■ TASK ■
The answer should be the lines from the one with "(435, 233) = (536, 220): turquoise" through the final line of the entries, restated word for word.

■ PROVIDED ENTRIES ■
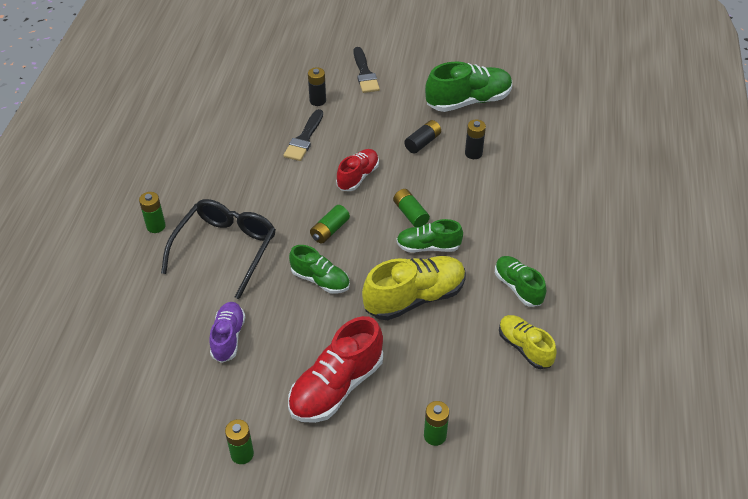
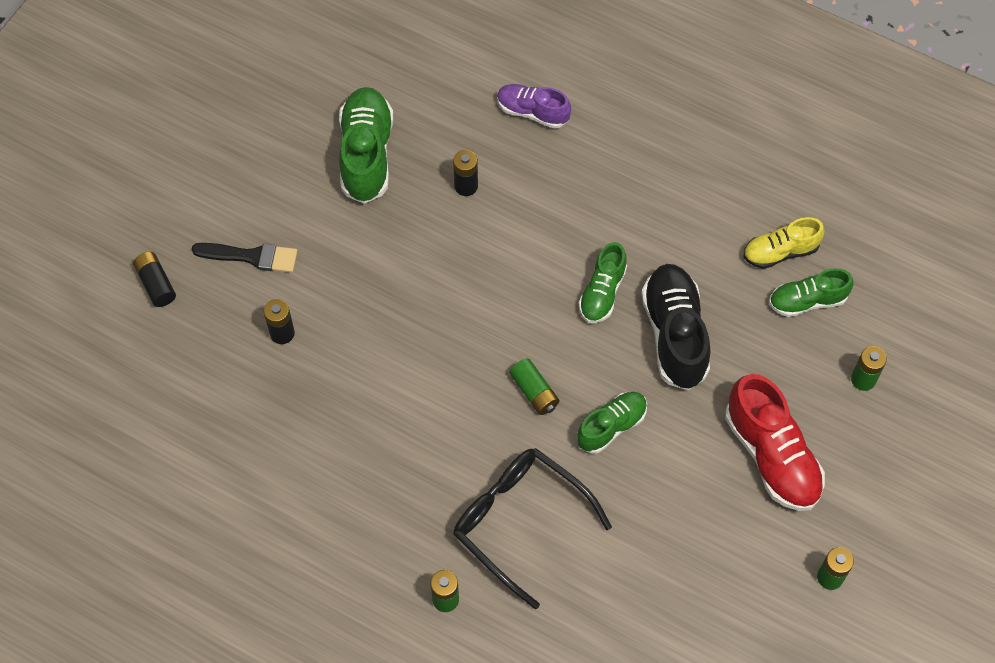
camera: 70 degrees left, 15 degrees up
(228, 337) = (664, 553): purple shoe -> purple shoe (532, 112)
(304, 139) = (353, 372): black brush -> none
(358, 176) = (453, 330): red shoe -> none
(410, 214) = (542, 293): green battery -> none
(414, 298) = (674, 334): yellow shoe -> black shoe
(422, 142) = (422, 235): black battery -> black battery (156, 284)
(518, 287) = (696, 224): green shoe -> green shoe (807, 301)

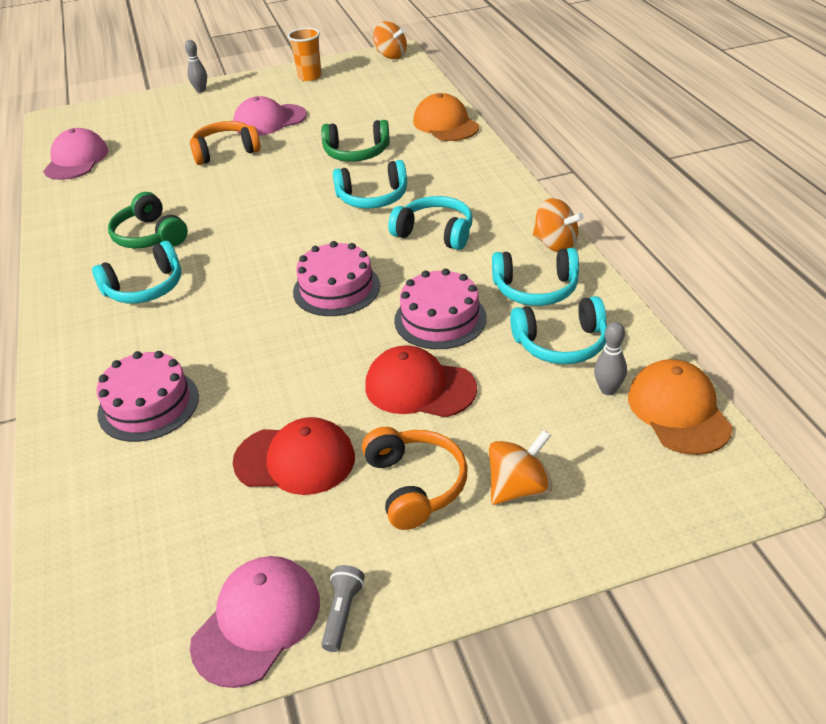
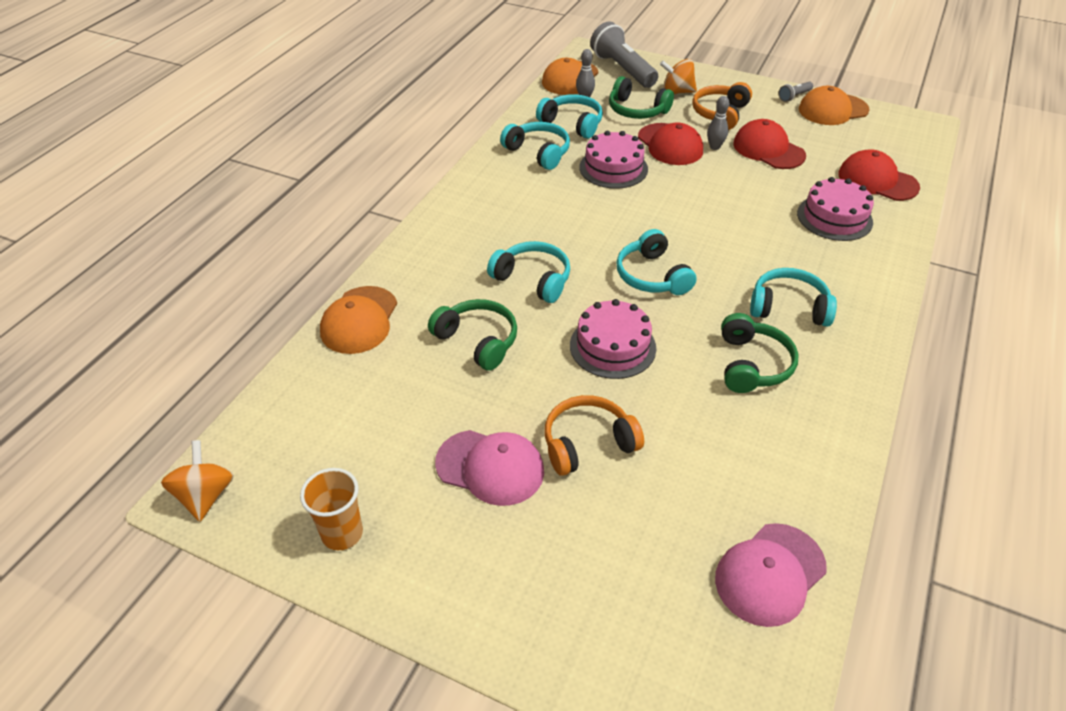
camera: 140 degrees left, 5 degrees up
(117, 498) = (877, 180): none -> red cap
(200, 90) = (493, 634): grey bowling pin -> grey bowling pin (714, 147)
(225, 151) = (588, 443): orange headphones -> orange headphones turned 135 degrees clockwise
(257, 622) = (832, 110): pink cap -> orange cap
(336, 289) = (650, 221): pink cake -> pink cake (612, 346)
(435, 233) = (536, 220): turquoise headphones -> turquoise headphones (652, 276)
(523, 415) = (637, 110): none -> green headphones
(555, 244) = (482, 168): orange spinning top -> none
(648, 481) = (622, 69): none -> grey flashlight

■ TASK SOLUTION ■
(435, 233) = (536, 220): turquoise headphones -> turquoise headphones (652, 276)
(523, 415) = (637, 110): none -> green headphones
(555, 244) = (482, 168): orange spinning top -> none
(648, 481) = (622, 69): none -> grey flashlight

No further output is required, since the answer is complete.